--- START ---

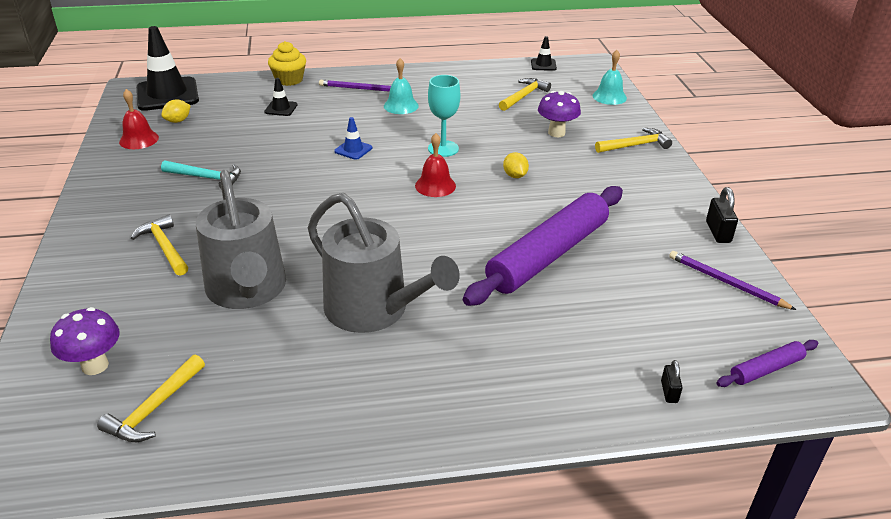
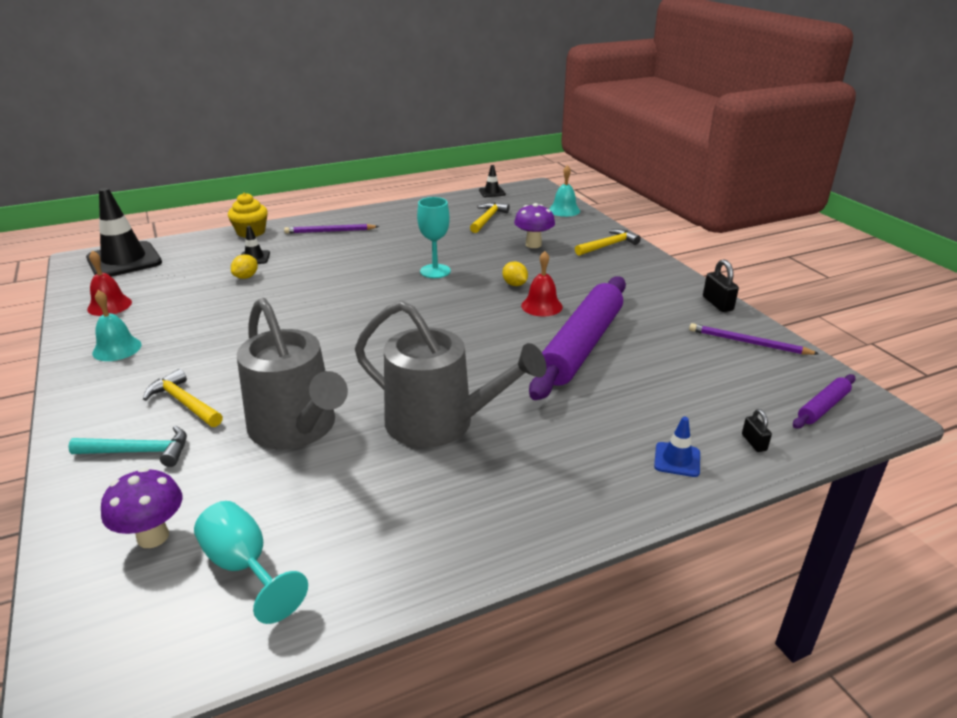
camera: 15 degrees left, 5 degrees down
(154, 408) = (244, 567): yellow hammer -> turquoise goblet
(178, 121) = (147, 283): yellow lemon -> yellow lemon (246, 277)
(207, 178) = (203, 330): turquoise hammer -> turquoise hammer (139, 452)
(353, 150) = (347, 284): blue traffic cone -> blue traffic cone (677, 460)
(401, 106) = (375, 241): turquoise bell -> turquoise bell (117, 349)
(435, 185) = (444, 303): red bell -> red bell (541, 306)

--- END ---

=== How to complete this task ===
Write everything in the records out exactly, apart from the pictures.

=== Task result ===
camera: 15 degrees left, 5 degrees down
(154, 408) = (244, 567): yellow hammer -> turquoise goblet
(178, 121) = (147, 283): yellow lemon -> yellow lemon (246, 277)
(207, 178) = (203, 330): turquoise hammer -> turquoise hammer (139, 452)
(353, 150) = (347, 284): blue traffic cone -> blue traffic cone (677, 460)
(401, 106) = (375, 241): turquoise bell -> turquoise bell (117, 349)
(435, 185) = (444, 303): red bell -> red bell (541, 306)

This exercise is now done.